> _TASK INPUT_
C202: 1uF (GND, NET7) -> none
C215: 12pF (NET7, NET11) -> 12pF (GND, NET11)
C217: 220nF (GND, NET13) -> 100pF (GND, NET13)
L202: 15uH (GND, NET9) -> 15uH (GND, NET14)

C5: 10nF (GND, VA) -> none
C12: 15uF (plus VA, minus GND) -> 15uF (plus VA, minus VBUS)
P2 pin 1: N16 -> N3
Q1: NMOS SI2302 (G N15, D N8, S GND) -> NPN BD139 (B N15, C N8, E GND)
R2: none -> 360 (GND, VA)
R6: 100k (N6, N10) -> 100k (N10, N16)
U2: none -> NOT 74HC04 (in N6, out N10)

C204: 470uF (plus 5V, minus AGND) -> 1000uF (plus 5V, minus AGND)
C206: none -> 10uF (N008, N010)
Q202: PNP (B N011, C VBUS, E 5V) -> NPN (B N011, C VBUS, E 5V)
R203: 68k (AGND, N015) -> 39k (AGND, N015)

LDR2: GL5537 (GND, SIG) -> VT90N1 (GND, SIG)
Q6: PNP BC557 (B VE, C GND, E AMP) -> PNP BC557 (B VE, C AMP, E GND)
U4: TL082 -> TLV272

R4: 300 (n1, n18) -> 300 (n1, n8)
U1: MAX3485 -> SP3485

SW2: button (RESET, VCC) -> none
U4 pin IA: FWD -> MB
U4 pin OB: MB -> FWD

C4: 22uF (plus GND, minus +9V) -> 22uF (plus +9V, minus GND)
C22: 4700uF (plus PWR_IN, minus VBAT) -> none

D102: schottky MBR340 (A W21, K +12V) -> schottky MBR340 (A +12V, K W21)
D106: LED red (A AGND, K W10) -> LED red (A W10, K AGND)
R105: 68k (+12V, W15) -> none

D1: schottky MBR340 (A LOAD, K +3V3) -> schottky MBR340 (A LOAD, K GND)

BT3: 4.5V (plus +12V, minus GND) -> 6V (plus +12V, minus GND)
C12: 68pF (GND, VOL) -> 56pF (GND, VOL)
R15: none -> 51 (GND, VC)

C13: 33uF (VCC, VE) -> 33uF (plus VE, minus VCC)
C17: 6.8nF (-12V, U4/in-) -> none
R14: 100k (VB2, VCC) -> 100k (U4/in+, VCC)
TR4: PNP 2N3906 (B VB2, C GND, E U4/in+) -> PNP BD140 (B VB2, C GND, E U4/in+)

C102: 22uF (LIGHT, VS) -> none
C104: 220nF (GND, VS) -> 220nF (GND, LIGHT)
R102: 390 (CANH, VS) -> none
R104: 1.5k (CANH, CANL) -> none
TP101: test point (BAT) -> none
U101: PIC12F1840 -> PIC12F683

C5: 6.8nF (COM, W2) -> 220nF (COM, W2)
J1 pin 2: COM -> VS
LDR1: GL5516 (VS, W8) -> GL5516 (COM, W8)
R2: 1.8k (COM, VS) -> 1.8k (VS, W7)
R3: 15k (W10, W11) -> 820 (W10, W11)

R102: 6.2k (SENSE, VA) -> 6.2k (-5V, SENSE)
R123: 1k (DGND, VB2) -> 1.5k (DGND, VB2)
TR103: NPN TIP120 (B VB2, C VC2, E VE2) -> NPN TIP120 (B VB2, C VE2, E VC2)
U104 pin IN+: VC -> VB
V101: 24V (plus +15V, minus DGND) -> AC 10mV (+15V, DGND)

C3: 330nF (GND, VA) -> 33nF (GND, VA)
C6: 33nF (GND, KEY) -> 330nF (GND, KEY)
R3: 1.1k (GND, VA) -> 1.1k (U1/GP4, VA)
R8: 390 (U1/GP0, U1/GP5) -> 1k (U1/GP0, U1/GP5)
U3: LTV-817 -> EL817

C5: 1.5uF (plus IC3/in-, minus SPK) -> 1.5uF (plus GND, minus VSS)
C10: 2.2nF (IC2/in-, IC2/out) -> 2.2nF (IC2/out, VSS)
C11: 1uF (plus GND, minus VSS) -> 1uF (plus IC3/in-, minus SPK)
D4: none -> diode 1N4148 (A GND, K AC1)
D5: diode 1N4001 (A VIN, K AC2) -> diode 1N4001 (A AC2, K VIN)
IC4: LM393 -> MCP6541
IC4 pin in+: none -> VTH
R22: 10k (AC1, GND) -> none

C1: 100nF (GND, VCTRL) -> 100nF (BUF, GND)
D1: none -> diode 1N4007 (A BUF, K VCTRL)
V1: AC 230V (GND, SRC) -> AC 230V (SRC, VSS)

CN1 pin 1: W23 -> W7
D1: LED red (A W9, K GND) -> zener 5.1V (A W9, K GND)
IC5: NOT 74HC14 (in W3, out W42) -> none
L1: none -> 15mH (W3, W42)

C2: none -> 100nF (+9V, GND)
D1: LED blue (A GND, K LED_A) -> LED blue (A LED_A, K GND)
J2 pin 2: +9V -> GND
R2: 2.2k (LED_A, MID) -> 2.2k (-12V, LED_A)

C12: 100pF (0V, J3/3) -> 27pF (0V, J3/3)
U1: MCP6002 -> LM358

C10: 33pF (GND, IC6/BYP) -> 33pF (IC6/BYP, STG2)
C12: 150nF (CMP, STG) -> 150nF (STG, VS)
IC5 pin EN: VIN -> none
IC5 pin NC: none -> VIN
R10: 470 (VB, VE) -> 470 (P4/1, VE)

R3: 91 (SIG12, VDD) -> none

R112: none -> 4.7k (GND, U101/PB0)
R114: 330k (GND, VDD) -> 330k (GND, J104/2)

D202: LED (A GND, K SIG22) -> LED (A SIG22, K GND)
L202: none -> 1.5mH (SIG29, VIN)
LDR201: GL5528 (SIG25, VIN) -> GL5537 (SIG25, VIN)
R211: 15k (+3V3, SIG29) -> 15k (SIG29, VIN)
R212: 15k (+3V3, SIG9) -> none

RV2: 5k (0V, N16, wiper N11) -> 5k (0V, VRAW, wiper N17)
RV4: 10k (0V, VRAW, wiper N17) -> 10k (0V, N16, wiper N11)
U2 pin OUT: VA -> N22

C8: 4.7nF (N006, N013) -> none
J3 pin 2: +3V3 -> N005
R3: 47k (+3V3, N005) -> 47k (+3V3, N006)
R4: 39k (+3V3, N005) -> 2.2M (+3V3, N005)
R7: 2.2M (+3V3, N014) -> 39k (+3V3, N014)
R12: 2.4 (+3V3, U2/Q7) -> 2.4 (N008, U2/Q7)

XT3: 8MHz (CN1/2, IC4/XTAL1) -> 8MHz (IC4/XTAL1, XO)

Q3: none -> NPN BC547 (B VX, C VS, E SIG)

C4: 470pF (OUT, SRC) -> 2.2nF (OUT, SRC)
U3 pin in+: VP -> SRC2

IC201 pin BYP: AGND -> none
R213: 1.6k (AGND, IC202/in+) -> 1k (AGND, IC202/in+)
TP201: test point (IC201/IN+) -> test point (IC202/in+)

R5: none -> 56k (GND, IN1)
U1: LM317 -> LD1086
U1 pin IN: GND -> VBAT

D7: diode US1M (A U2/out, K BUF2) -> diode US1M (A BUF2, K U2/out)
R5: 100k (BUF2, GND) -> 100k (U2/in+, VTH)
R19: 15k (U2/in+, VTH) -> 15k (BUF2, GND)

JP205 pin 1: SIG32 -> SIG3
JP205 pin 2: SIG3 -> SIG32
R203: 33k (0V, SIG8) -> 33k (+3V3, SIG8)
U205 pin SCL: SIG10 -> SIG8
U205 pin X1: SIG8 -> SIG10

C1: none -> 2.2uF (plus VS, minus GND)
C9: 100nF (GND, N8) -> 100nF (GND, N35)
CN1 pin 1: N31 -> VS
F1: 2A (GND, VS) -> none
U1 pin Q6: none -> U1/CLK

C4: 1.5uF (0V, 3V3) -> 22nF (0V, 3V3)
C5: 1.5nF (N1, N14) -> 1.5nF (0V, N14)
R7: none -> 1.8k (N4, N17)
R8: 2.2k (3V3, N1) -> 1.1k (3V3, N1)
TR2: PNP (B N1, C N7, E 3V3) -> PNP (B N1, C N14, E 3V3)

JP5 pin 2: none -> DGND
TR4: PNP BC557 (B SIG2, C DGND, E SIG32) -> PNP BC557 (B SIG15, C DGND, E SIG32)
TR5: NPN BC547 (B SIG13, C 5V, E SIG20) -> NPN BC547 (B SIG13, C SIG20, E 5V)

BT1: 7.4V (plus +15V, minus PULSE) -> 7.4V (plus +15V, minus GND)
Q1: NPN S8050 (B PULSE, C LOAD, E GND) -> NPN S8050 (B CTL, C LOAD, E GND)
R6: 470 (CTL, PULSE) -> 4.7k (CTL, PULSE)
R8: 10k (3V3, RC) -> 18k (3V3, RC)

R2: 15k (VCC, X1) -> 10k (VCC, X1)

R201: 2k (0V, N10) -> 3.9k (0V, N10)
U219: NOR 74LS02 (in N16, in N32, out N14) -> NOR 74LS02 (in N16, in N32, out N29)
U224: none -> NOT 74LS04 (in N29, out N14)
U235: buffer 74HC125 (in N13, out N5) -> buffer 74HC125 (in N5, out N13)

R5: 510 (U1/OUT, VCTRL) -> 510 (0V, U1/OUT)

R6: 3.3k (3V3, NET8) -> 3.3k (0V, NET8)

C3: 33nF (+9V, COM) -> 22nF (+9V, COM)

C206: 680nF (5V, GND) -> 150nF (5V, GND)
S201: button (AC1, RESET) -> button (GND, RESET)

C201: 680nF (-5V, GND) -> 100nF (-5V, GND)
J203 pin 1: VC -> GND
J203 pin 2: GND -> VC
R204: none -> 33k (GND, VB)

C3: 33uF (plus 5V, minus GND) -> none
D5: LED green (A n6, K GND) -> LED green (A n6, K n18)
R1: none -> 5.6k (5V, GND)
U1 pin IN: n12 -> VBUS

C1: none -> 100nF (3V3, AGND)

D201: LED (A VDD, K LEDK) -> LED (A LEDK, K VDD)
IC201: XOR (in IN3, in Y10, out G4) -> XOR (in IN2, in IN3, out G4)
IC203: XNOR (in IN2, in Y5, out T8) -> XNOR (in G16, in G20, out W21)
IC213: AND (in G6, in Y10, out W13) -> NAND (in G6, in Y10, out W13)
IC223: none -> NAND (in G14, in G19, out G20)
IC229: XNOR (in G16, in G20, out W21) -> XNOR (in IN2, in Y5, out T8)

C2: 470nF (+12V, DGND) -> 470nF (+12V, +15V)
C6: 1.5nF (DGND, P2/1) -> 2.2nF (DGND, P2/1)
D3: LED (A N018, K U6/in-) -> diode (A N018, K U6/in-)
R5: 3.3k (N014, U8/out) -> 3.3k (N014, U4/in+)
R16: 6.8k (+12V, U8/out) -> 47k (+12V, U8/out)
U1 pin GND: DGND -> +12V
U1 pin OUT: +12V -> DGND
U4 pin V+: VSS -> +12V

> _EXERCISE OBJECTIVE_
Through the line that holds "U1: MAX3485 -> SP3485", repeat the material above exactly, starting at its first line.

> _RESULT FOR THIS EXERCISE_
C202: 1uF (GND, NET7) -> none
C215: 12pF (NET7, NET11) -> 12pF (GND, NET11)
C217: 220nF (GND, NET13) -> 100pF (GND, NET13)
L202: 15uH (GND, NET9) -> 15uH (GND, NET14)

C5: 10nF (GND, VA) -> none
C12: 15uF (plus VA, minus GND) -> 15uF (plus VA, minus VBUS)
P2 pin 1: N16 -> N3
Q1: NMOS SI2302 (G N15, D N8, S GND) -> NPN BD139 (B N15, C N8, E GND)
R2: none -> 360 (GND, VA)
R6: 100k (N6, N10) -> 100k (N10, N16)
U2: none -> NOT 74HC04 (in N6, out N10)

C204: 470uF (plus 5V, minus AGND) -> 1000uF (plus 5V, minus AGND)
C206: none -> 10uF (N008, N010)
Q202: PNP (B N011, C VBUS, E 5V) -> NPN (B N011, C VBUS, E 5V)
R203: 68k (AGND, N015) -> 39k (AGND, N015)

LDR2: GL5537 (GND, SIG) -> VT90N1 (GND, SIG)
Q6: PNP BC557 (B VE, C GND, E AMP) -> PNP BC557 (B VE, C AMP, E GND)
U4: TL082 -> TLV272

R4: 300 (n1, n18) -> 300 (n1, n8)
U1: MAX3485 -> SP3485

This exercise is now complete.